### TASK OBJECTIVE
Wherever the word "pier" occurs in the lines below, copy the whole line.

** Opening DATA PROVIDED block **

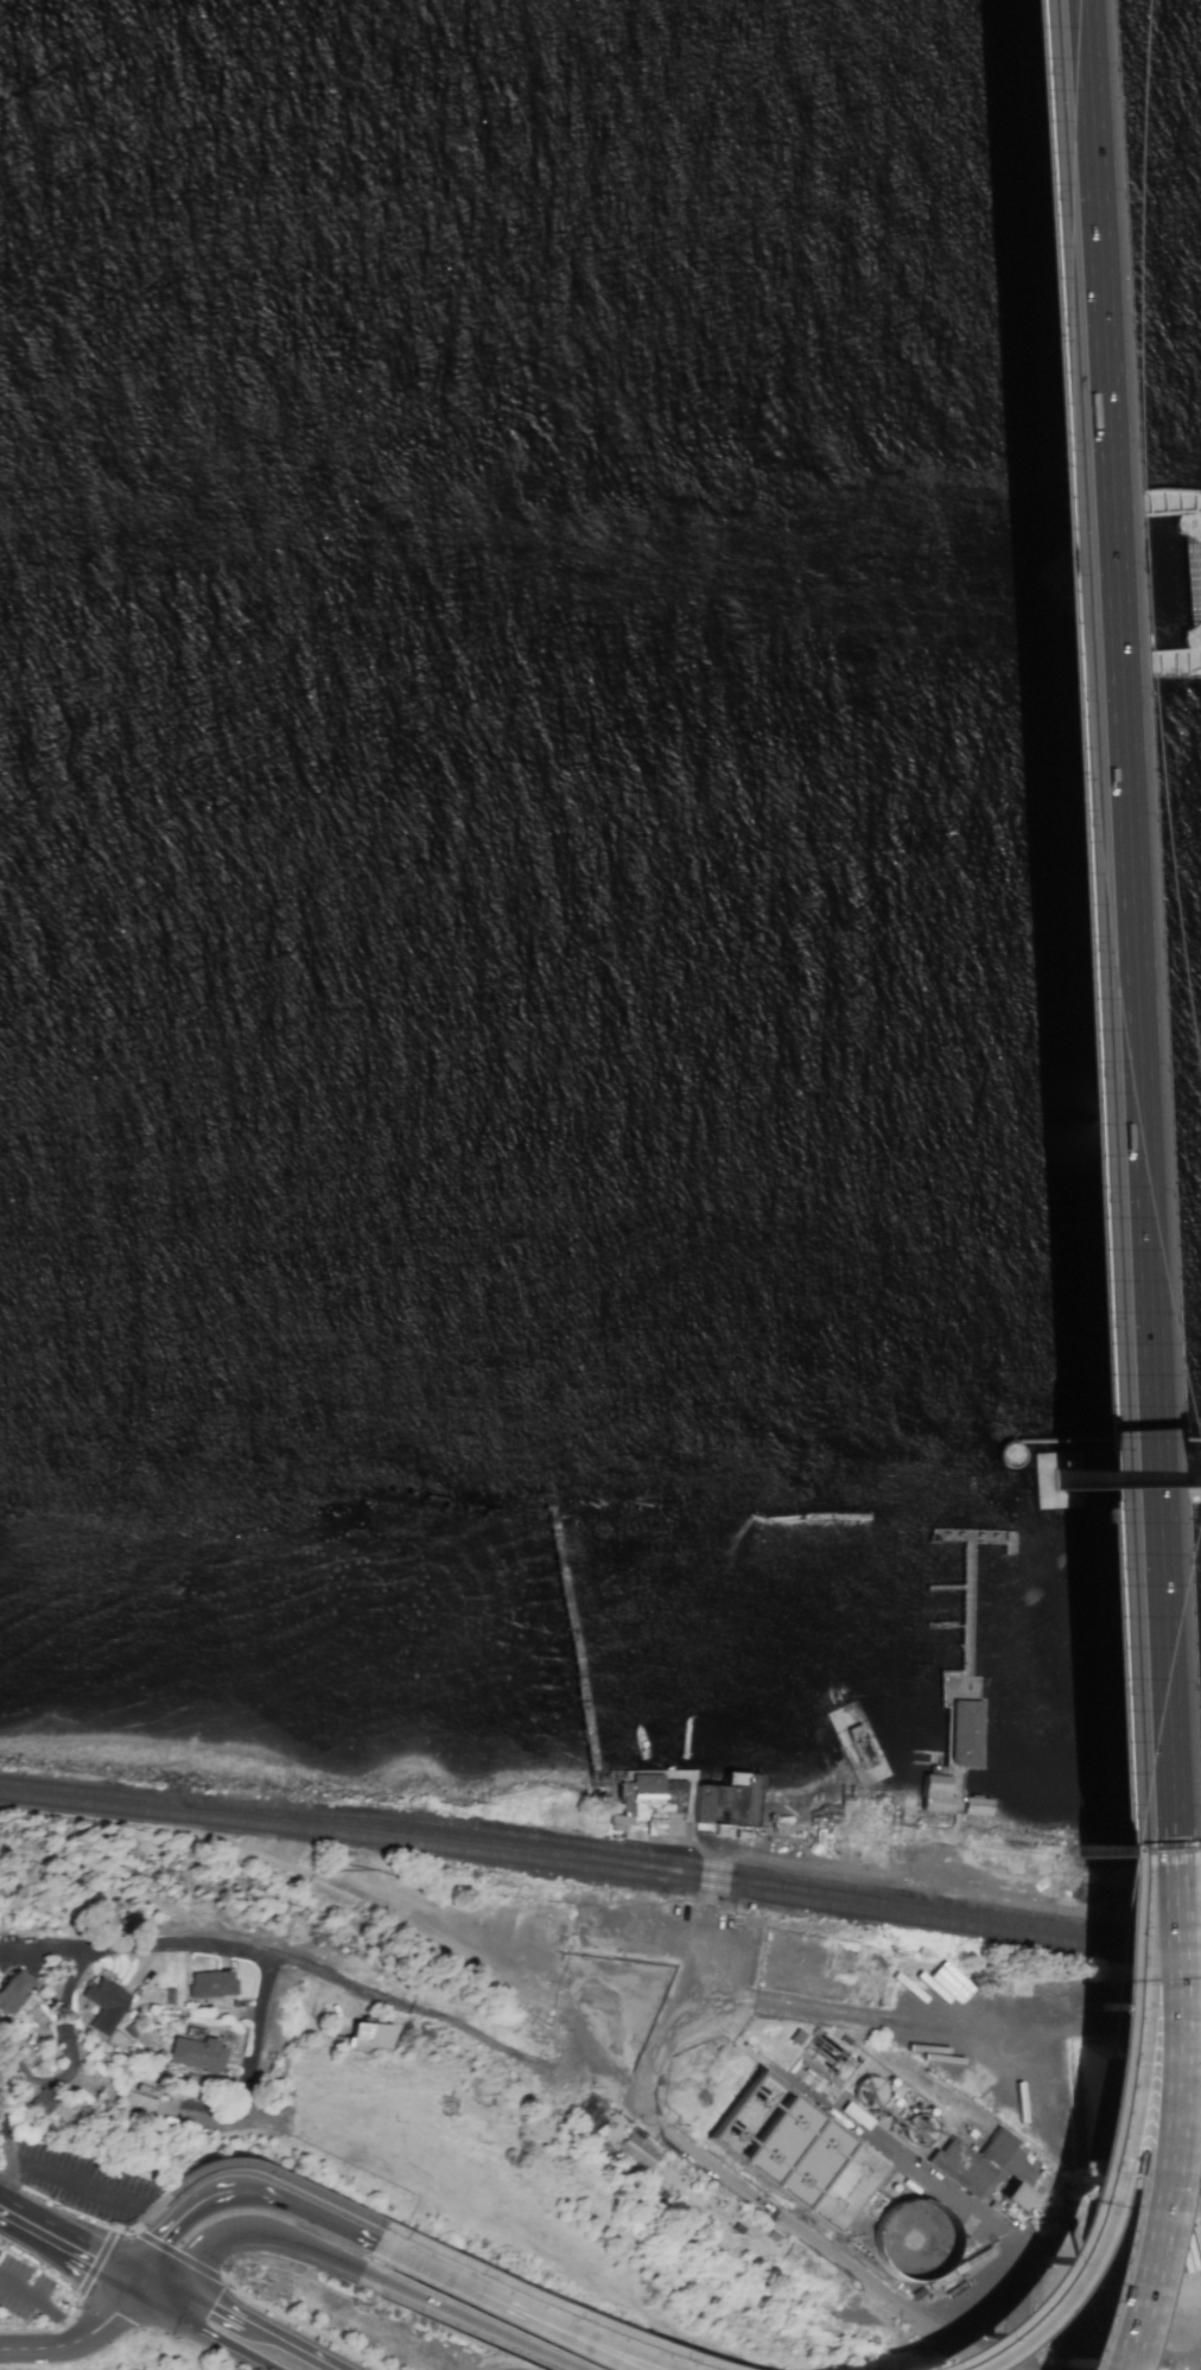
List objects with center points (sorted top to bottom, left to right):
road: (1003, 283)
pier: (1069, 595)
road: (1076, 924)
pier: (1013, 1453)
pier: (1101, 1477)
building: (1102, 1478)
road: (1068, 1501)
pier: (973, 1534)
pier: (574, 1642)
pier: (963, 1680)
pier: (700, 1719)
building: (964, 1732)
pier: (849, 1750)
building: (840, 1768)
building: (644, 1784)
pier: (693, 1791)
building: (937, 1794)
building: (730, 1800)
building: (981, 1807)
railway: (248, 1816)
building: (621, 1818)
building: (665, 1825)
road: (707, 1853)
railway: (715, 1865)
railway: (601, 1872)
road: (341, 1887)
railway: (849, 1897)
road: (660, 1928)
road: (1, 1951)
road: (283, 1959)
road: (634, 1970)
building: (916, 1972)
parking lot: (647, 1975)
building: (211, 1984)
road: (733, 1987)
building: (13, 1991)
building: (105, 2004)
road: (619, 2017)
road: (968, 2025)
building: (371, 2036)
building: (195, 2054)
road: (68, 2057)
road: (249, 2058)
building: (45, 2102)
building: (140, 2104)
road: (1132, 2112)
road: (1094, 2133)
road: (7, 2135)
building: (781, 2140)
wastewater plant: (856, 2143)
building: (639, 2148)
building: (971, 2162)
road: (221, 2163)
road: (56, 2175)
parking lot: (85, 2182)
building: (844, 2188)
road: (238, 2189)
road: (947, 2193)
building: (1015, 2197)
road: (777, 2219)
road: (26, 2221)
road: (253, 2231)
road: (73, 2246)
road: (124, 2273)
parking lot: (22, 2289)
traffic signals: (154, 2289)
road: (254, 2301)
road: (549, 2305)
road: (43, 2306)
road: (502, 2308)
road: (524, 2308)
road: (222, 2312)
road: (1161, 2313)
road: (119, 2318)
road: (471, 2319)
road: (206, 2336)
road: (40, 2347)
road: (1148, 2351)
road: (309, 2357)

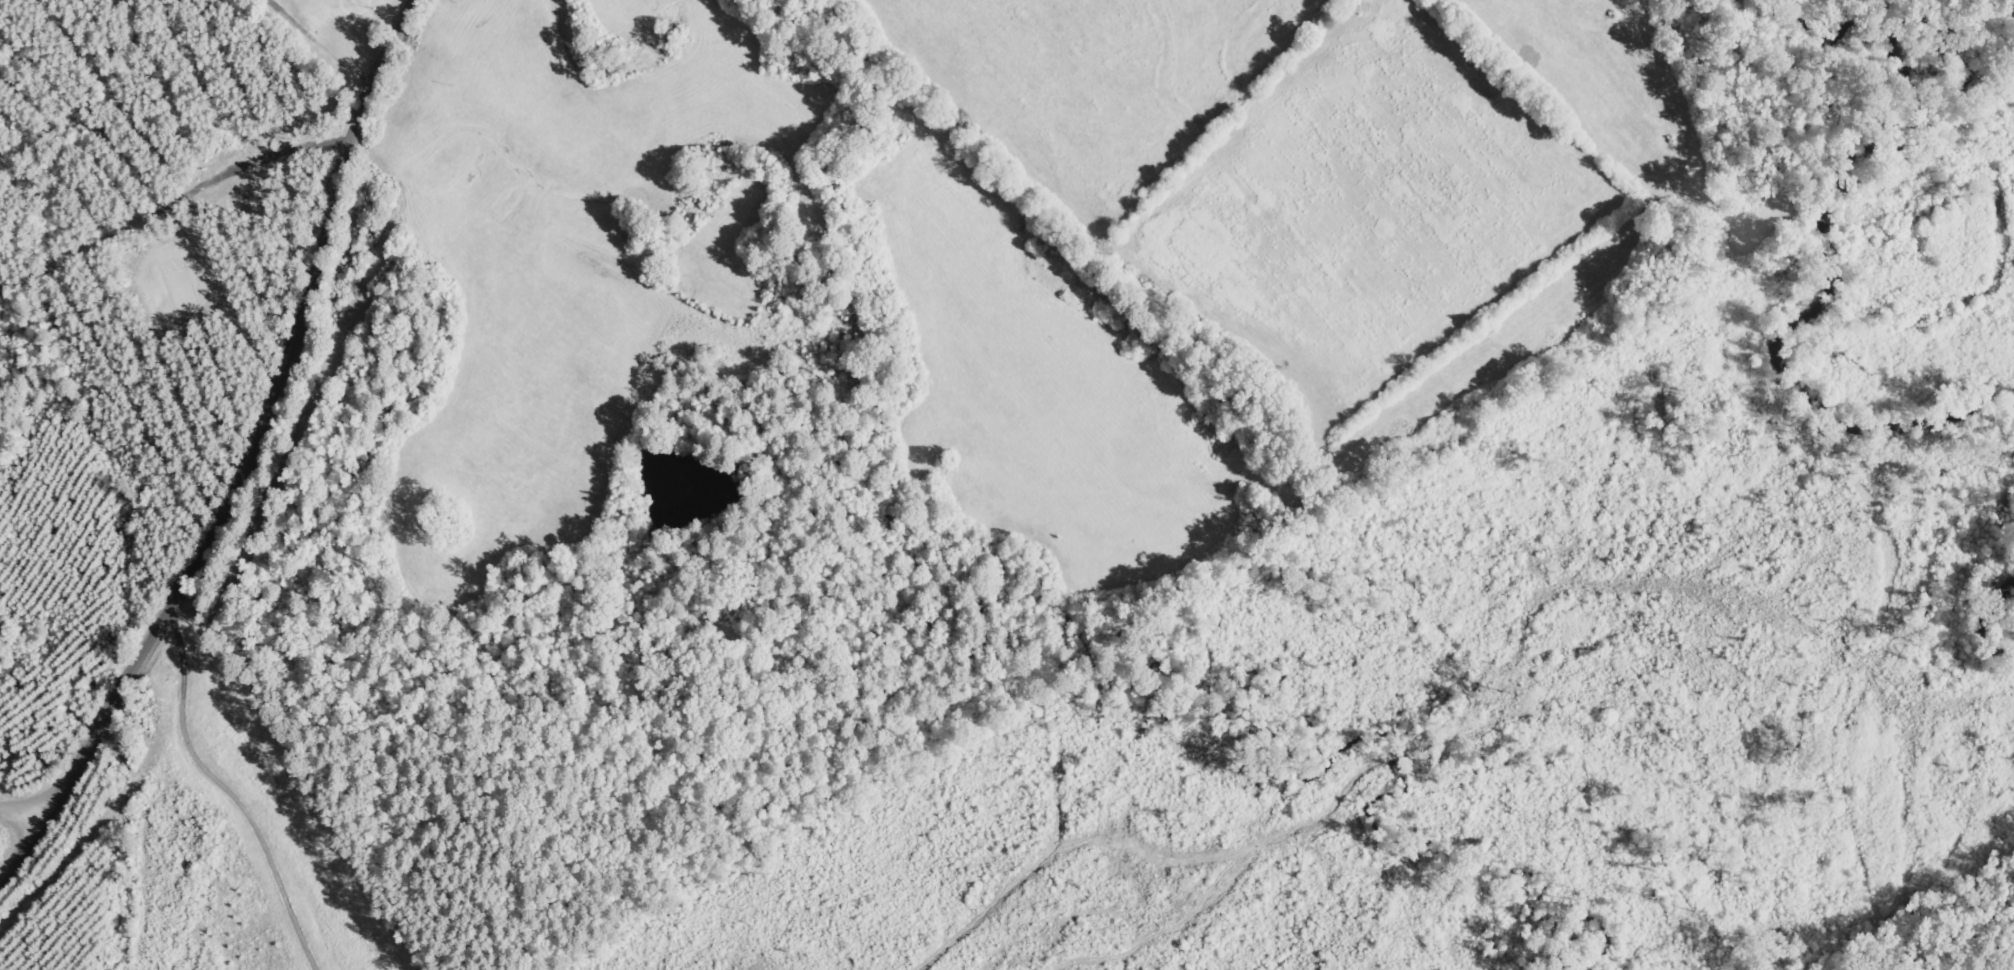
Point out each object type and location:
road: (1028, 254)
road: (147, 347)
road: (280, 441)
road: (20, 821)
road: (241, 840)
road: (37, 884)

** Closing DATA PROVIDED block **

### TASK SOLUTION
pier: (1069, 595)
pier: (1013, 1453)
pier: (1101, 1477)
pier: (973, 1534)
pier: (574, 1642)
pier: (963, 1680)
pier: (700, 1719)
pier: (849, 1750)
pier: (693, 1791)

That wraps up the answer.